— BEGIN Data —

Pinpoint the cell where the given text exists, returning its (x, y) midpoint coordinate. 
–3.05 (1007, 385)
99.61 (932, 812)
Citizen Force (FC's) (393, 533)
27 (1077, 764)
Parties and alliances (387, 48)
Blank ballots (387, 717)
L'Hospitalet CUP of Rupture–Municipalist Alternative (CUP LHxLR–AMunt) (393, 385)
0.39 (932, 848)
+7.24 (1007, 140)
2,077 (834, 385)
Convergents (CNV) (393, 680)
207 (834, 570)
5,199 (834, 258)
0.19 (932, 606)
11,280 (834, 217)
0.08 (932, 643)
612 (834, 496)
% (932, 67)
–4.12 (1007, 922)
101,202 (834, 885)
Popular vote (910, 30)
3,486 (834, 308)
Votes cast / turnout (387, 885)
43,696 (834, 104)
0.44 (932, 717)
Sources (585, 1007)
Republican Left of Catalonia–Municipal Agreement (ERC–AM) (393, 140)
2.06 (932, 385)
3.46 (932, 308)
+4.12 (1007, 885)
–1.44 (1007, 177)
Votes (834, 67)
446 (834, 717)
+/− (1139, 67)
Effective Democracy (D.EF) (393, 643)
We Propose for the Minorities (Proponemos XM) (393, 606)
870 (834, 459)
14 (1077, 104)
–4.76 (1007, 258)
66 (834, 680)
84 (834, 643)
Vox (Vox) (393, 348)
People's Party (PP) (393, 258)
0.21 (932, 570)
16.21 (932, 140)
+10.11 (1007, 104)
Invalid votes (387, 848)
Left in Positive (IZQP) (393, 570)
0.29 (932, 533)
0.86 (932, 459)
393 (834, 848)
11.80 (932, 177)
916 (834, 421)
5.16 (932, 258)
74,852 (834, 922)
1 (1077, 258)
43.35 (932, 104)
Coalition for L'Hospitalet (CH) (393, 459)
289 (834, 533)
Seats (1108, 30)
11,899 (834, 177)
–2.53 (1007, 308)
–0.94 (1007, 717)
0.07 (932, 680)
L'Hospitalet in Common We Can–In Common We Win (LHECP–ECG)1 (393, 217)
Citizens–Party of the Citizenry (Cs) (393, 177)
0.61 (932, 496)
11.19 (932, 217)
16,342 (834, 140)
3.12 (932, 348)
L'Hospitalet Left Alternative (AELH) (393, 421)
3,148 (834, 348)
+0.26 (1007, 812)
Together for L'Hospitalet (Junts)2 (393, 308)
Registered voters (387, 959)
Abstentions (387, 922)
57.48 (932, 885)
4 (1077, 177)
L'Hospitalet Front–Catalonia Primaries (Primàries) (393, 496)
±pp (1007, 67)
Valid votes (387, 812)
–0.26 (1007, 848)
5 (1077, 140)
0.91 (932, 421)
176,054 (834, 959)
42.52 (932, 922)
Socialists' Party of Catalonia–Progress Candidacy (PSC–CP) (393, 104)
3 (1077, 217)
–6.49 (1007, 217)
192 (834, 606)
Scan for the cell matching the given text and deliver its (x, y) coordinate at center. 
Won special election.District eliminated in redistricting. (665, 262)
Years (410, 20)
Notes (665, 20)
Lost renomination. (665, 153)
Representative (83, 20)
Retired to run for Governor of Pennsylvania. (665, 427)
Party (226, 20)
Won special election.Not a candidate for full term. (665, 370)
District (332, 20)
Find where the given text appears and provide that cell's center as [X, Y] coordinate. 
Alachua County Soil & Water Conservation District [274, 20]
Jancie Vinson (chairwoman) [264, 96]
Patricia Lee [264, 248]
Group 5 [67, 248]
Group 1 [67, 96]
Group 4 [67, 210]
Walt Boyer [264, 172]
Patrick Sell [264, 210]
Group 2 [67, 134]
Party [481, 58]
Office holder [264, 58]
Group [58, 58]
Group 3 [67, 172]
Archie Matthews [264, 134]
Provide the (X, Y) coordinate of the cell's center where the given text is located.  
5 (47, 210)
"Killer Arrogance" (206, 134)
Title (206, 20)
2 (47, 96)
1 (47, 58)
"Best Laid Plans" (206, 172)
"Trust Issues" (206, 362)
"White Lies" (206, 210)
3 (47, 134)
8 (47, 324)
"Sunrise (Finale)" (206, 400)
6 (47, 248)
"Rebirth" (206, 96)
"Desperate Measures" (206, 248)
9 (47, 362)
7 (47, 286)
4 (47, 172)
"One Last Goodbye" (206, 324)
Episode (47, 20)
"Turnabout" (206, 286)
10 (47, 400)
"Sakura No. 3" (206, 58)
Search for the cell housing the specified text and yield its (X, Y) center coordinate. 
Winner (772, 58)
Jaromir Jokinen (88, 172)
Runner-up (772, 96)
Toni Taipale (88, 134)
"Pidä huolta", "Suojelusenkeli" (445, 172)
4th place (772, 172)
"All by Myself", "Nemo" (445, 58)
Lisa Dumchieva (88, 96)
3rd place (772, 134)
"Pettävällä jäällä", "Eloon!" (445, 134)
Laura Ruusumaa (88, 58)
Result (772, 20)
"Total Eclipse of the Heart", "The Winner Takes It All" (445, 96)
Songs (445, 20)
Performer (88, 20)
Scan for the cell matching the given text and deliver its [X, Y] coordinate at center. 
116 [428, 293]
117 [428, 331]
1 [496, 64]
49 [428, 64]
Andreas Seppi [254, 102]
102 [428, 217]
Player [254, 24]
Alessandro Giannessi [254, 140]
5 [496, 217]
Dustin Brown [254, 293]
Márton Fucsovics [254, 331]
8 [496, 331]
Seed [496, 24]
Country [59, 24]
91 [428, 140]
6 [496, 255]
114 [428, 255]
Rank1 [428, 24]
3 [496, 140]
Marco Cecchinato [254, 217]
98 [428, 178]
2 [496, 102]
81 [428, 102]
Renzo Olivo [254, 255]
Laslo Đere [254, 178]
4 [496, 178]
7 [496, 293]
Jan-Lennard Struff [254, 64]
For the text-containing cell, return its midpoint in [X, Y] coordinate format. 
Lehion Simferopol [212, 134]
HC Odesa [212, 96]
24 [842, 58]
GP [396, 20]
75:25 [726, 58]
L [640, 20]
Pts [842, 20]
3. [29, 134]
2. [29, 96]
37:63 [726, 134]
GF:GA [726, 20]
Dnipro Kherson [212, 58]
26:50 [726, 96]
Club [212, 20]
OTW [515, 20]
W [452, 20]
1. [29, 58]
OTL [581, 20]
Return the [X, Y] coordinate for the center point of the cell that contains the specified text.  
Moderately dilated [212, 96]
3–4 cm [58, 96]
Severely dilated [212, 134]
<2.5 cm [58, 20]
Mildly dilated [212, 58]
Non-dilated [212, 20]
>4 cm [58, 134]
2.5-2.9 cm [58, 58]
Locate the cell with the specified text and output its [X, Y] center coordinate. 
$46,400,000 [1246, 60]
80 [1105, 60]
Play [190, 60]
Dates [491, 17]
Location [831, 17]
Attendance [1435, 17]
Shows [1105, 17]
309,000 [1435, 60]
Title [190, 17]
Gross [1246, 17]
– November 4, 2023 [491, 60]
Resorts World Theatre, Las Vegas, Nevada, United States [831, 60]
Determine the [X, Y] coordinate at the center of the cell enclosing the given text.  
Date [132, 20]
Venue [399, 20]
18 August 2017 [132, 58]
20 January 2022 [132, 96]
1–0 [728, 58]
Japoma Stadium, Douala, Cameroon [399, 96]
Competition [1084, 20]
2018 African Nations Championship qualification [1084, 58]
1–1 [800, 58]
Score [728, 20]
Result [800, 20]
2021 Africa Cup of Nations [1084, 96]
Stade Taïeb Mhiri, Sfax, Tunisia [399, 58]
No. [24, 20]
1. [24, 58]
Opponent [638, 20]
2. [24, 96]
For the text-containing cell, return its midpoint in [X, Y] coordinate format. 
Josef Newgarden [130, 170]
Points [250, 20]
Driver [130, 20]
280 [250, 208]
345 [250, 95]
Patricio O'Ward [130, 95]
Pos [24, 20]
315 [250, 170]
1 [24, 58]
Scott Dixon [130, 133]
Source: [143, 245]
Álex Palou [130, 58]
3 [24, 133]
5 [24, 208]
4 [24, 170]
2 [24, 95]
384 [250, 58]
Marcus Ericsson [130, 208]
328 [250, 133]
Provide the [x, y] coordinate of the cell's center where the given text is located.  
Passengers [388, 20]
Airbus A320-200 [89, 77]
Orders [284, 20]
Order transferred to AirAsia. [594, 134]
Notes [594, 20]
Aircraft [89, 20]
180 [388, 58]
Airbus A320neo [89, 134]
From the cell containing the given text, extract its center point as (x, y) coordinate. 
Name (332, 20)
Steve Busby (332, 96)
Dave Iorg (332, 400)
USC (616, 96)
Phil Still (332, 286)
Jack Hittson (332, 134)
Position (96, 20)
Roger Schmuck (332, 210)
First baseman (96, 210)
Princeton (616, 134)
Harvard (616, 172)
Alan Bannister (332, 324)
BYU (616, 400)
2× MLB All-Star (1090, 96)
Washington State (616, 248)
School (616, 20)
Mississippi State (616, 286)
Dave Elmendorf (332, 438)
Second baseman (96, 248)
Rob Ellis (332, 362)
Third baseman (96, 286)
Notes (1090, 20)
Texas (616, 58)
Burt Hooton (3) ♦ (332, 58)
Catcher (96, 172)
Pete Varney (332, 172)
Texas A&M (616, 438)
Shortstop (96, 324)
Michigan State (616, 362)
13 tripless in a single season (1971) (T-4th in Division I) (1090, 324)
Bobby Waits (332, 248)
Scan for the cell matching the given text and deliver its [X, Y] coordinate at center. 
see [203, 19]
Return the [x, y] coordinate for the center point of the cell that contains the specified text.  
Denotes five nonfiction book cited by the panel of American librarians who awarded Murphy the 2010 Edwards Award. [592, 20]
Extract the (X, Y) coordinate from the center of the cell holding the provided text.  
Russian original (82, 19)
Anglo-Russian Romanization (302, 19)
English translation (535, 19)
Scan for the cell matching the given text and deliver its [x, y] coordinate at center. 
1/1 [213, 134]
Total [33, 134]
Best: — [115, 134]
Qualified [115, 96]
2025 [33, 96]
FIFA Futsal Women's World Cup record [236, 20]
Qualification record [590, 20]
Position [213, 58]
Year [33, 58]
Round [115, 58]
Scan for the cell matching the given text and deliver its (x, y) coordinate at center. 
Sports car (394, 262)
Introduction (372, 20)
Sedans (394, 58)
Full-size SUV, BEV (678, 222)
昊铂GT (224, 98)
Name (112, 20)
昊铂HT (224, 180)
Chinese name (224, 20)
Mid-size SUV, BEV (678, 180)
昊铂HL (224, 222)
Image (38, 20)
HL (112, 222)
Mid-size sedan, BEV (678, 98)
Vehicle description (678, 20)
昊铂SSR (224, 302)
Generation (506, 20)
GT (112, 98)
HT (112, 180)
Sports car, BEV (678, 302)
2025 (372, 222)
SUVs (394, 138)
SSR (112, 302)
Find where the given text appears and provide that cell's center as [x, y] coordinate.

— END Data —

▶ _The request_
Rewrite the stretch of rows from the start through the line containing "42.52 (932, 922)", changing "Blank ballots" to "Blank votes" and leaving everything else unchanged.

▶ _Answer to this task_
Pinpoint the cell where the given text exists, returning its (x, y) midpoint coordinate. 
–3.05 (1007, 385)
99.61 (932, 812)
Citizen Force (FC's) (393, 533)
27 (1077, 764)
Parties and alliances (387, 48)
Blank votes (387, 717)
L'Hospitalet CUP of Rupture–Municipalist Alternative (CUP LHxLR–AMunt) (393, 385)
0.39 (932, 848)
+7.24 (1007, 140)
2,077 (834, 385)
Convergents (CNV) (393, 680)
207 (834, 570)
5,199 (834, 258)
0.19 (932, 606)
11,280 (834, 217)
0.08 (932, 643)
612 (834, 496)
% (932, 67)
–4.12 (1007, 922)
101,202 (834, 885)
Popular vote (910, 30)
3,486 (834, 308)
Votes cast / turnout (387, 885)
43,696 (834, 104)
0.44 (932, 717)
Sources (585, 1007)
Republican Left of Catalonia–Municipal Agreement (ERC–AM) (393, 140)
2.06 (932, 385)
3.46 (932, 308)
+4.12 (1007, 885)
–1.44 (1007, 177)
Votes (834, 67)
446 (834, 717)
+/− (1139, 67)
Effective Democracy (D.EF) (393, 643)
We Propose for the Minorities (Proponemos XM) (393, 606)
870 (834, 459)
14 (1077, 104)
–4.76 (1007, 258)
66 (834, 680)
84 (834, 643)
Vox (Vox) (393, 348)
People's Party (PP) (393, 258)
0.21 (932, 570)
16.21 (932, 140)
+10.11 (1007, 104)
Invalid votes (387, 848)
Left in Positive (IZQP) (393, 570)
0.29 (932, 533)
0.86 (932, 459)
393 (834, 848)
11.80 (932, 177)
916 (834, 421)
5.16 (932, 258)
74,852 (834, 922)
1 (1077, 258)
43.35 (932, 104)
Coalition for L'Hospitalet (CH) (393, 459)
289 (834, 533)
Seats (1108, 30)
11,899 (834, 177)
–2.53 (1007, 308)
–0.94 (1007, 717)
0.07 (932, 680)
L'Hospitalet in Common We Can–In Common We Win (LHECP–ECG)1 (393, 217)
Citizens–Party of the Citizenry (Cs) (393, 177)
0.61 (932, 496)
11.19 (932, 217)
16,342 (834, 140)
3.12 (932, 348)
L'Hospitalet Left Alternative (AELH) (393, 421)
3,148 (834, 348)
+0.26 (1007, 812)
Together for L'Hospitalet (Junts)2 (393, 308)
Registered voters (387, 959)
Abstentions (387, 922)
57.48 (932, 885)
4 (1077, 177)
L'Hospitalet Front–Catalonia Primaries (Primàries) (393, 496)
±pp (1007, 67)
Valid votes (387, 812)
–0.26 (1007, 848)
5 (1077, 140)
0.91 (932, 421)
176,054 (834, 959)
42.52 (932, 922)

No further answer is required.